# What this task involves:
Gather each line in the entries that includes the string "purple".

......

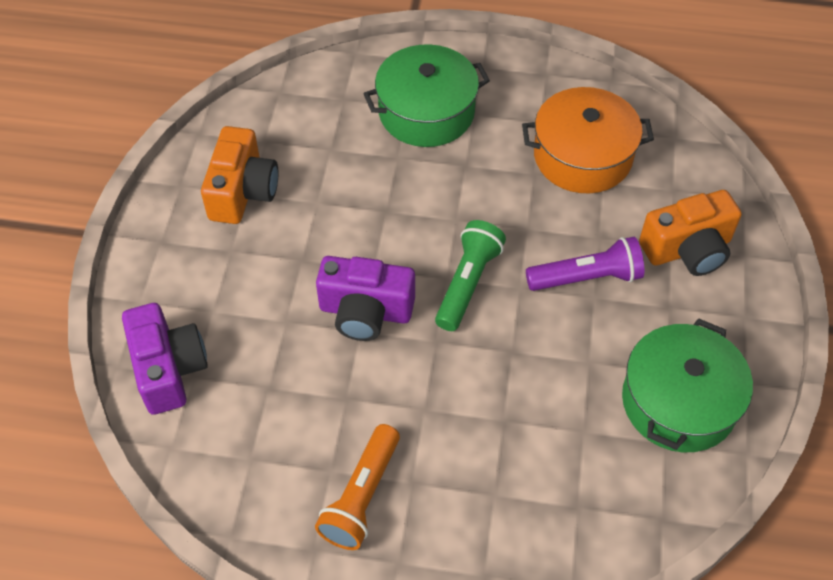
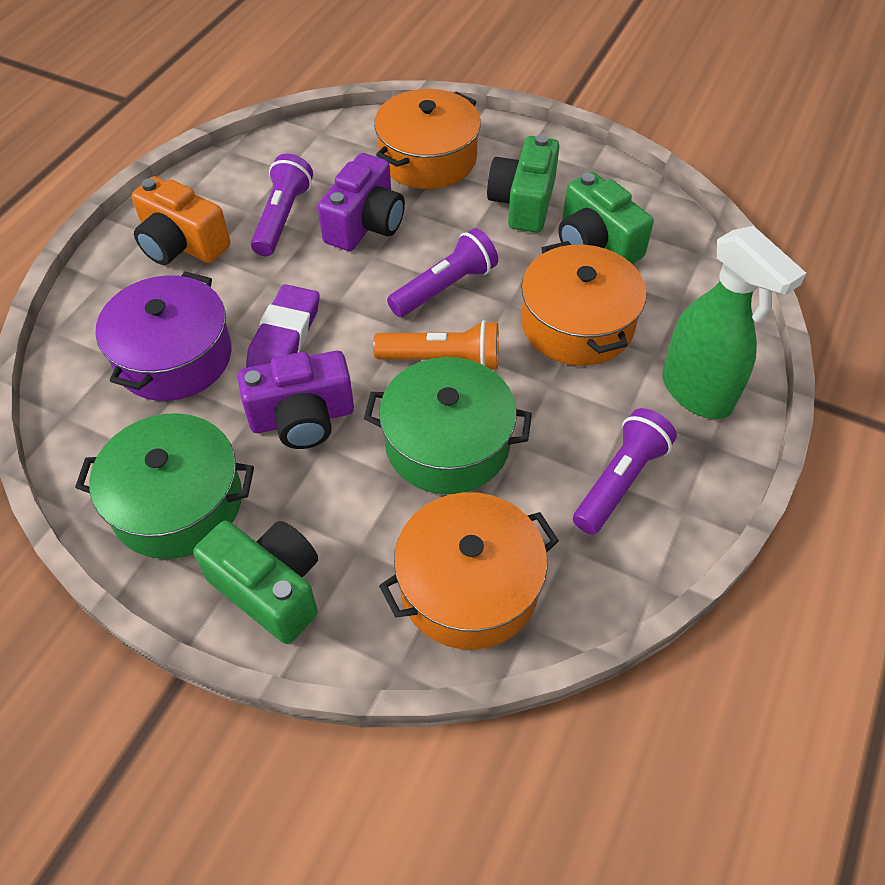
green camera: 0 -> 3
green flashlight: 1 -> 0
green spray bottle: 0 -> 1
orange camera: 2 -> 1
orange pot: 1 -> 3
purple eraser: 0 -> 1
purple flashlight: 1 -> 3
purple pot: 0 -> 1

......

# Answer to the problem:
purple eraser: 0 -> 1
purple flashlight: 1 -> 3
purple pot: 0 -> 1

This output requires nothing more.